> Requirement: Reproduce exactly the span of lines beginning at the one with "IR3 pin OUT: D5 -> D1" and ending at the last line of the data below, omitting pictures.

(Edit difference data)
--- START ---
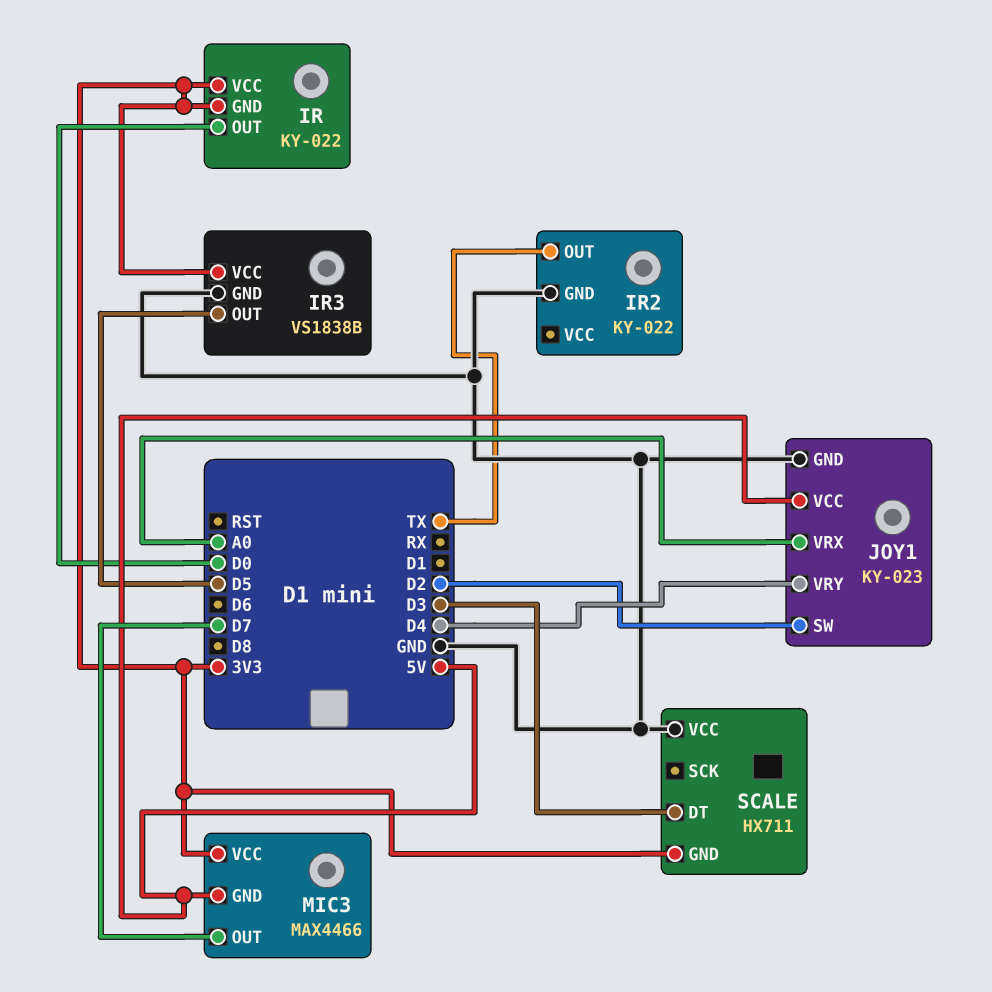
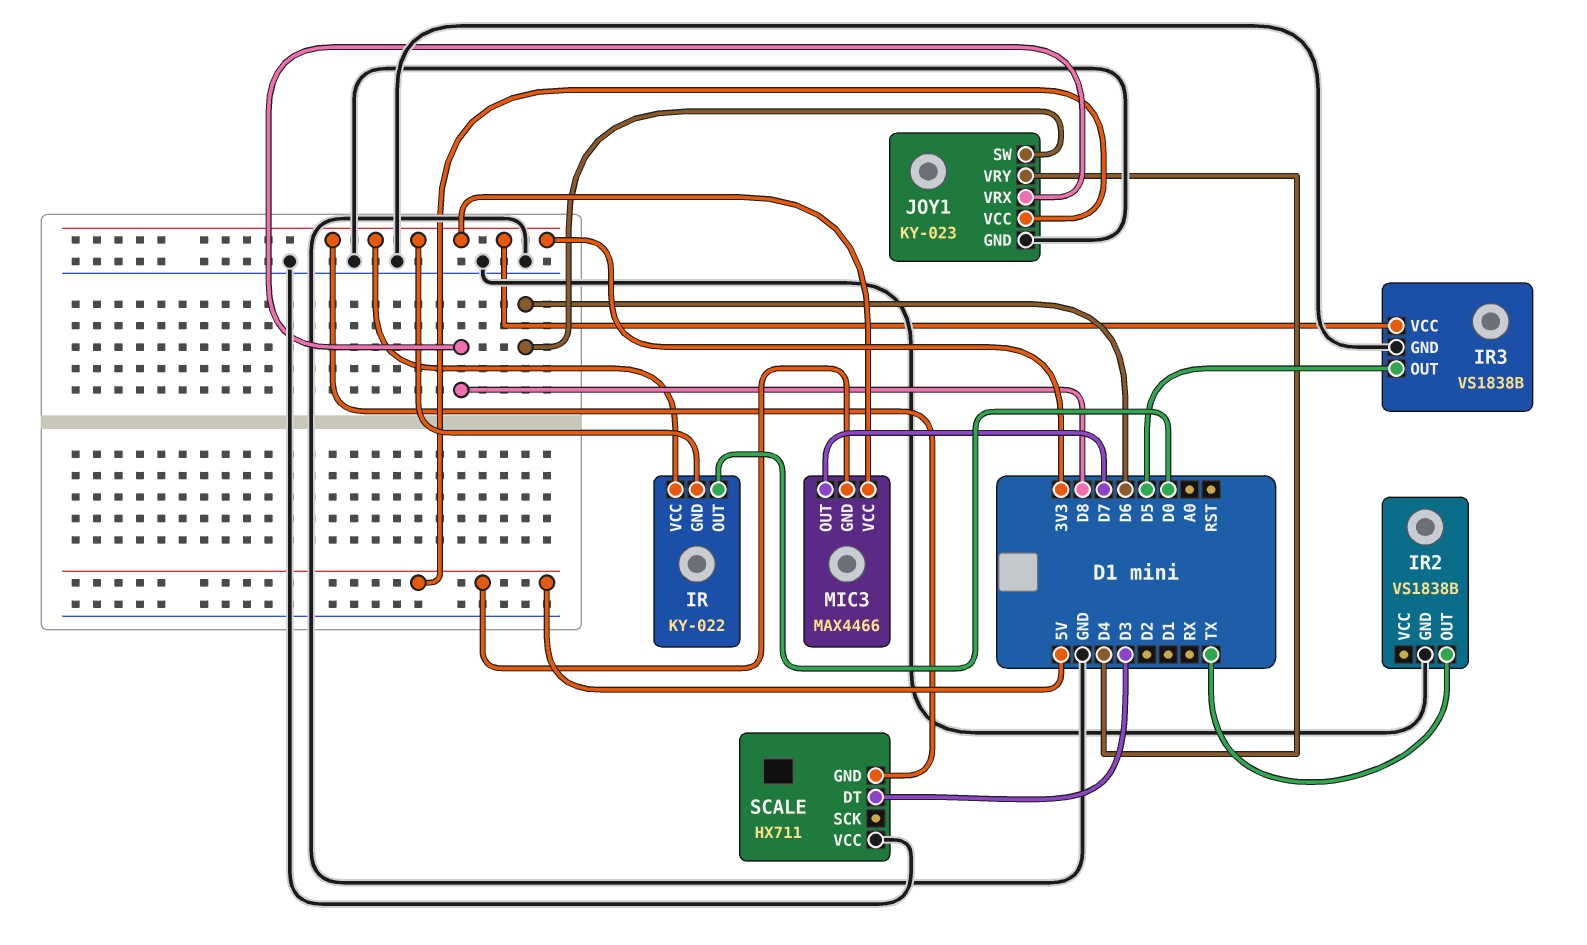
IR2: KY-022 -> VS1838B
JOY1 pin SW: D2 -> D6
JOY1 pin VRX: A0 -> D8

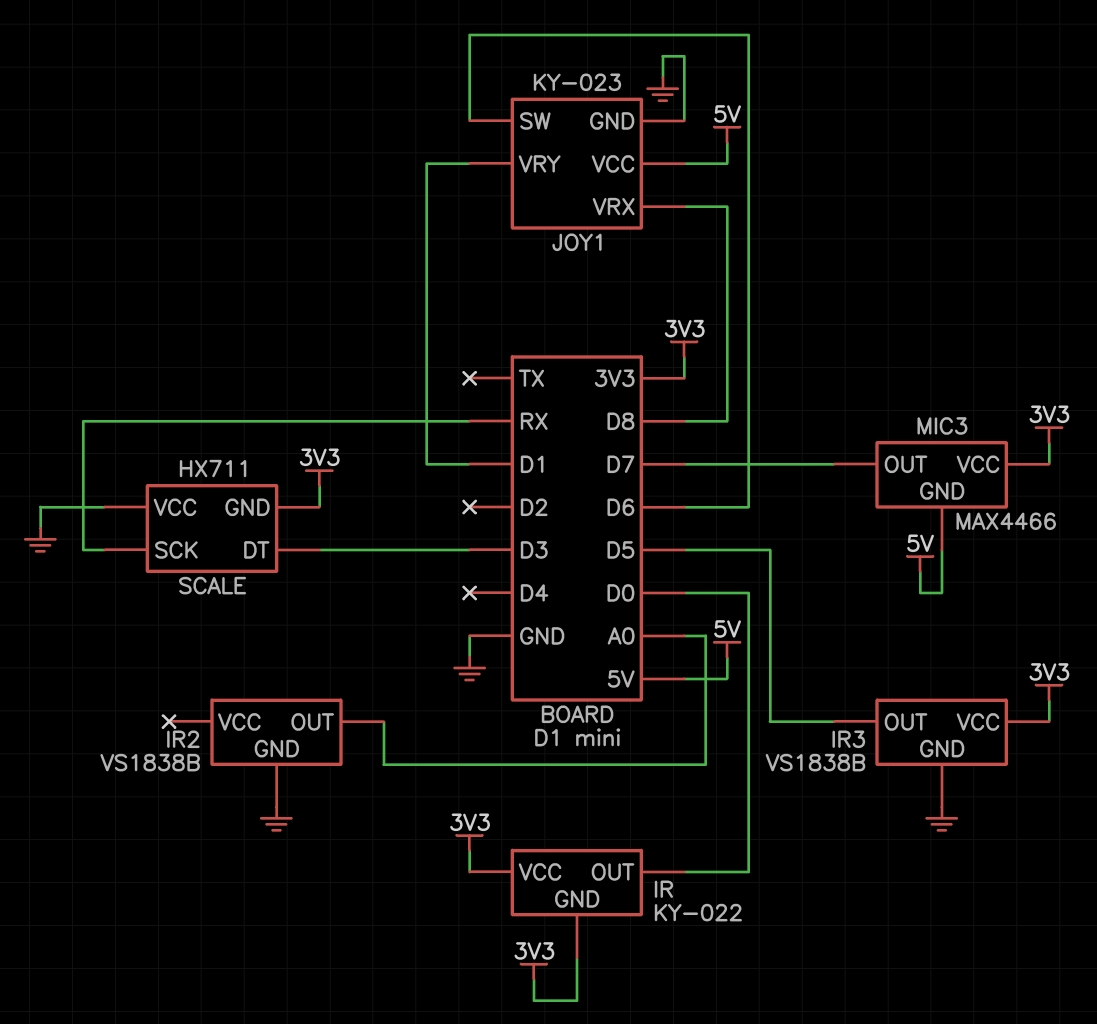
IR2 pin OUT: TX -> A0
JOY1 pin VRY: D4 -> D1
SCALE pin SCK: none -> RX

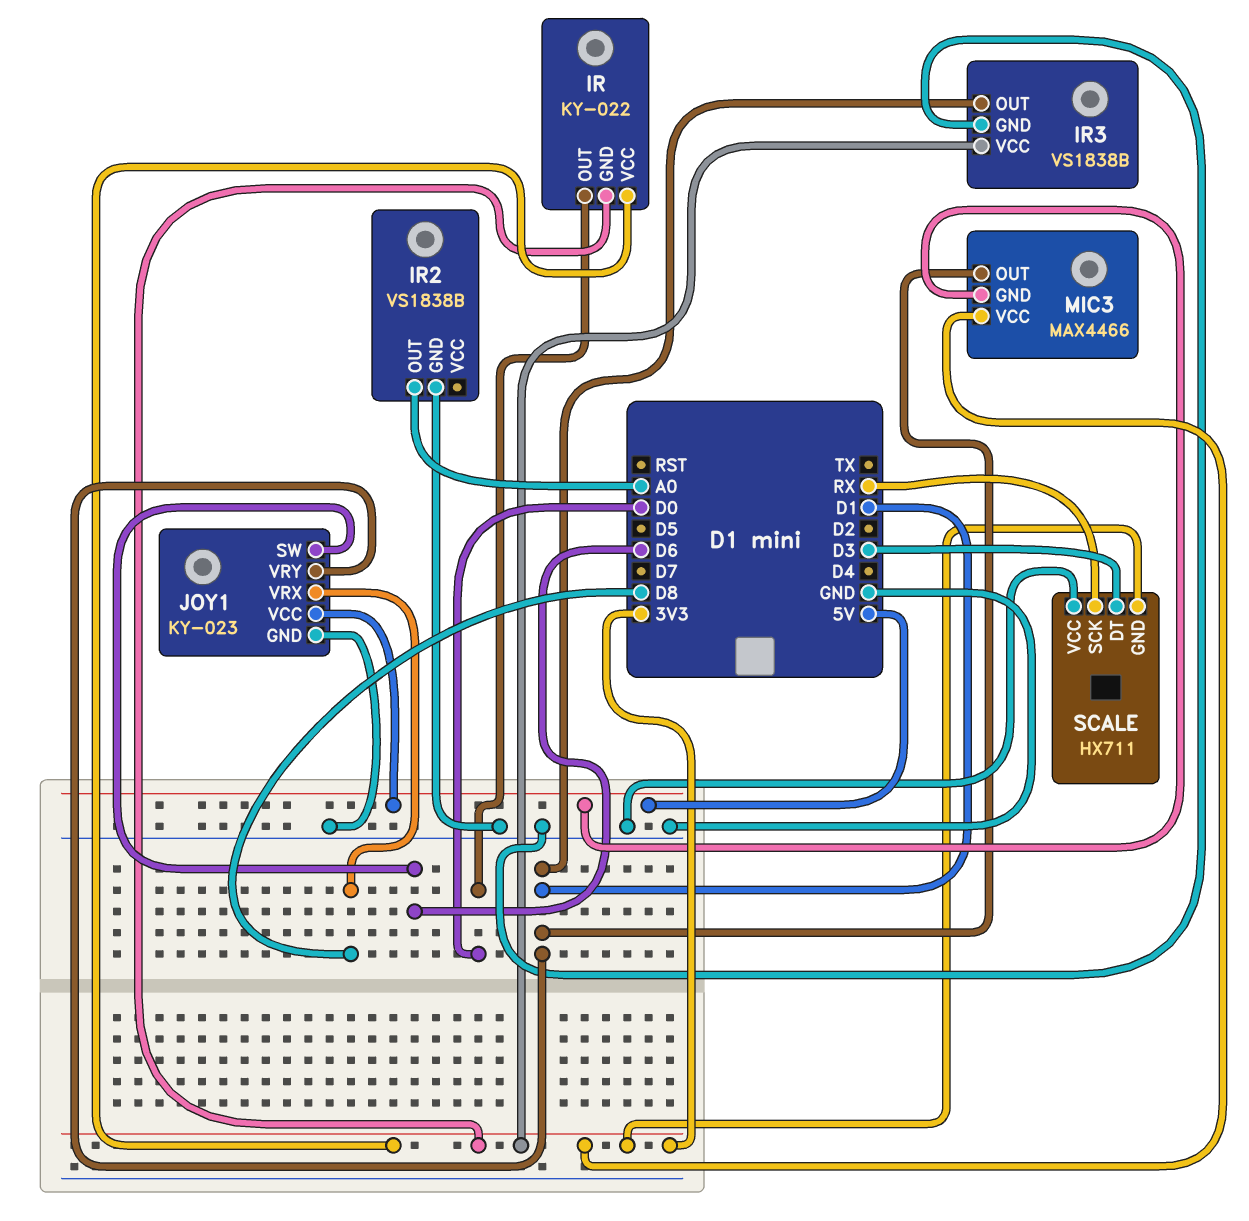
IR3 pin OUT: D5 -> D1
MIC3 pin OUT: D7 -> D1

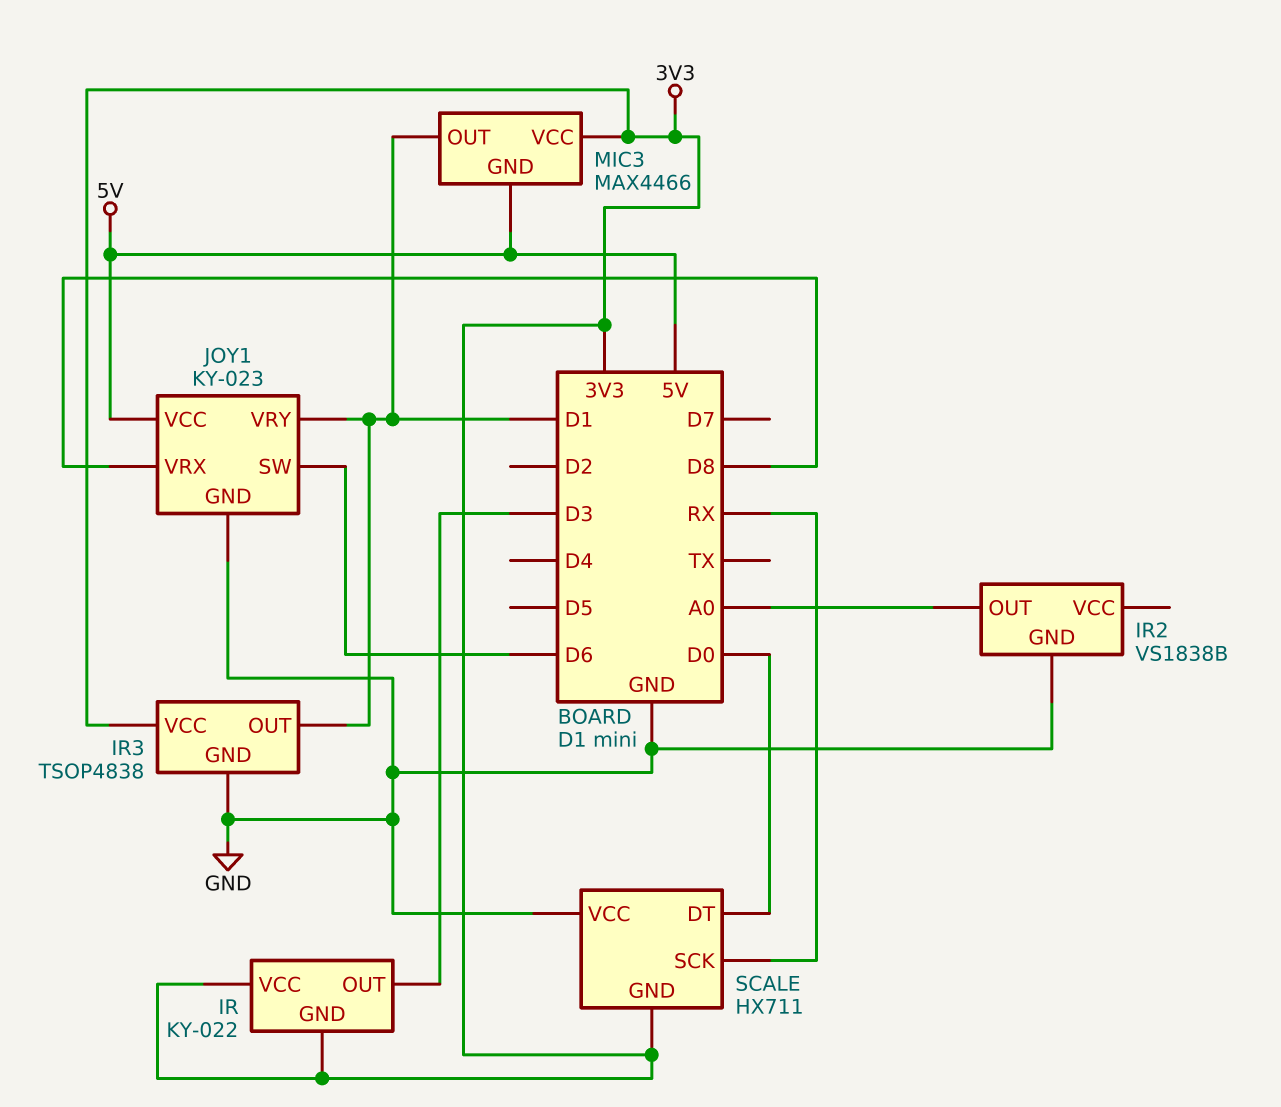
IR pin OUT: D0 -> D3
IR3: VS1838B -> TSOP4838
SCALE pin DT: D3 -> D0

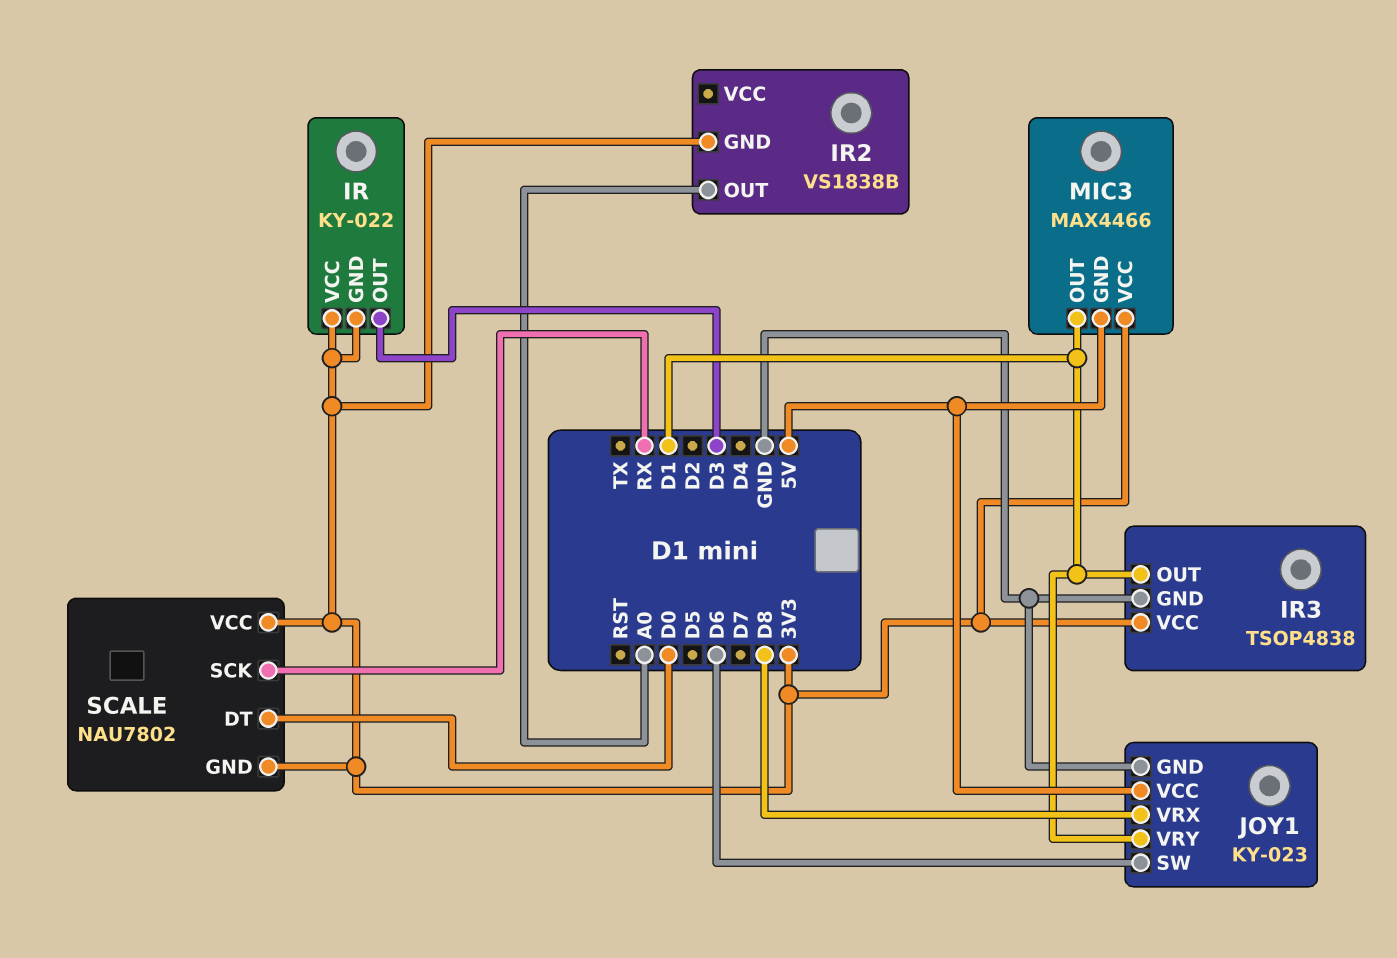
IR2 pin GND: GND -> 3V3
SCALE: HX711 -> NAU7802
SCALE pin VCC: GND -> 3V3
--- END ---
> The completed task:
IR3 pin OUT: D5 -> D1
MIC3 pin OUT: D7 -> D1

IR pin OUT: D0 -> D3
IR3: VS1838B -> TSOP4838
SCALE pin DT: D3 -> D0

IR2 pin GND: GND -> 3V3
SCALE: HX711 -> NAU7802
SCALE pin VCC: GND -> 3V3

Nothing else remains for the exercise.